■ TASK ■
Write out the data exactly as given, dropping every picture.

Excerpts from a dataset
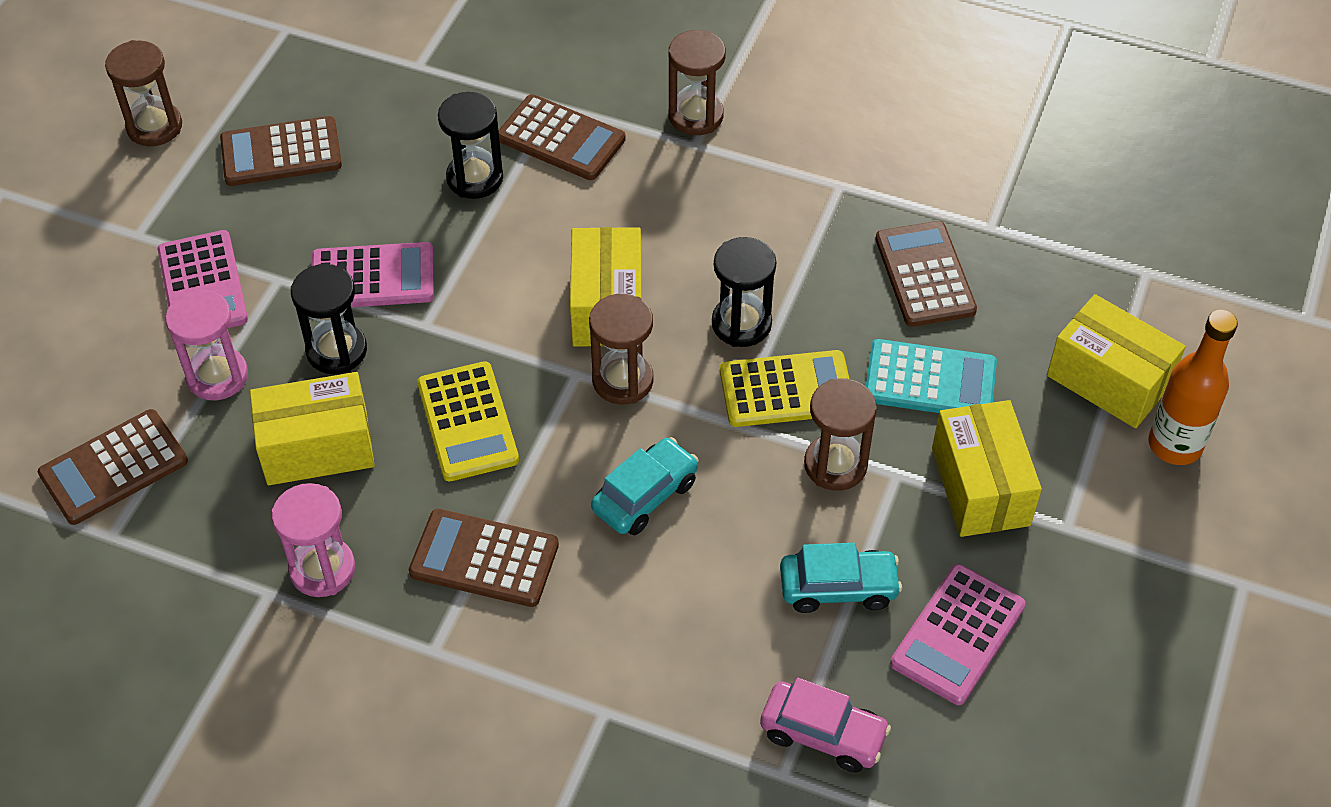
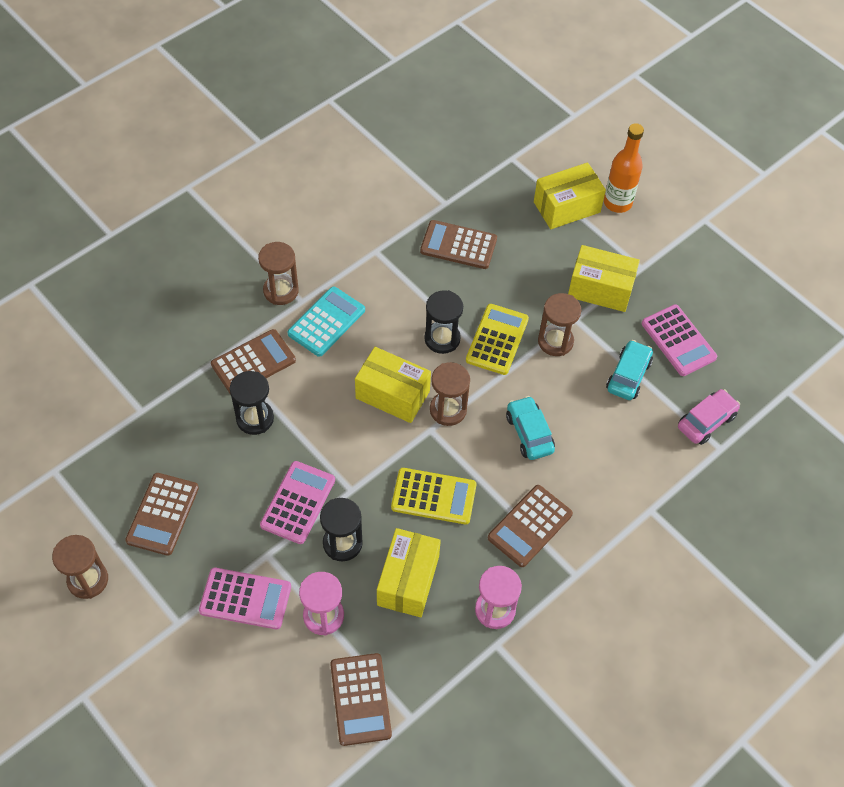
camera: 65 degrees left, 5 degrees up
(930, 381) = (526, 277): turquoise calculator -> turquoise calculator (326, 322)

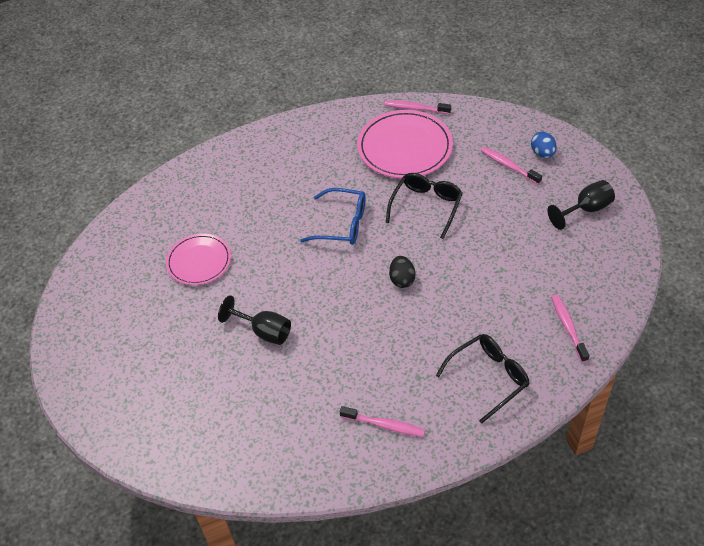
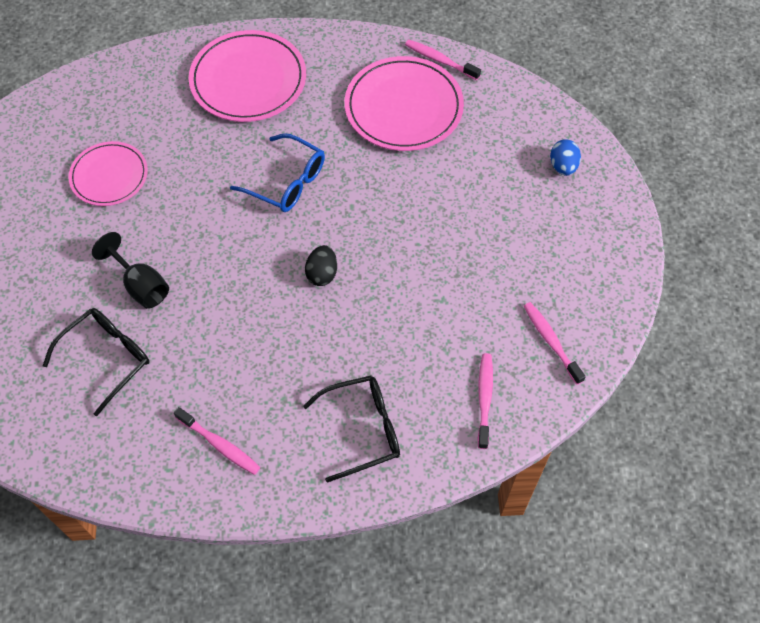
camera: 15 degrees right, 10 degrees up
(276, 162) = (248, 80): none -> pink plate
(426, 206) = (393, 191): black glasses -> black glasses (107, 358)
(508, 166) = (514, 169): pink toothbrush -> pink toothbrush (551, 341)
(586, 209) = (579, 256): black goblet -> none

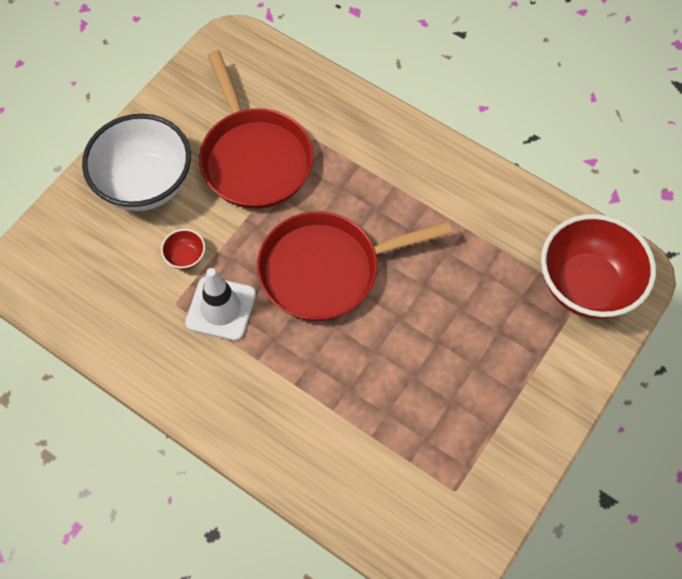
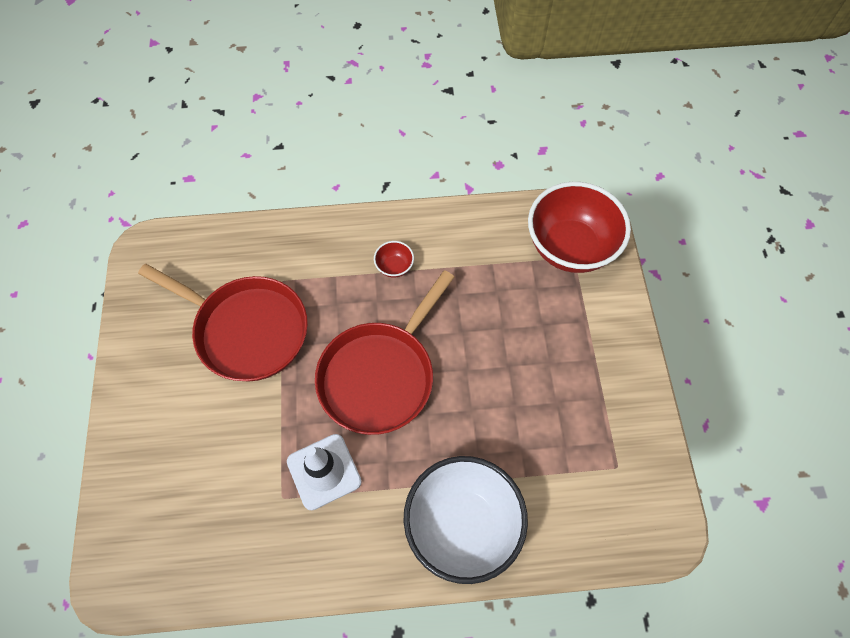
camera: 40 degrees left, 0 degrees up
(145, 184) = (170, 418): white bowl -> white bowl (462, 525)
(186, 257) = (258, 452): red bowl -> red bowl (394, 267)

■ SOLUTION BELOW ■
camera: 65 degrees left, 5 degrees up
(930, 381) = (526, 277): turquoise calculator -> turquoise calculator (326, 322)

camera: 15 degrees right, 10 degrees up
(276, 162) = (248, 80): none -> pink plate
(426, 206) = (393, 191): black glasses -> black glasses (107, 358)
(508, 166) = (514, 169): pink toothbrush -> pink toothbrush (551, 341)
(586, 209) = (579, 256): black goblet -> none

camera: 40 degrees left, 0 degrees up
(145, 184) = (170, 418): white bowl -> white bowl (462, 525)
(186, 257) = (258, 452): red bowl -> red bowl (394, 267)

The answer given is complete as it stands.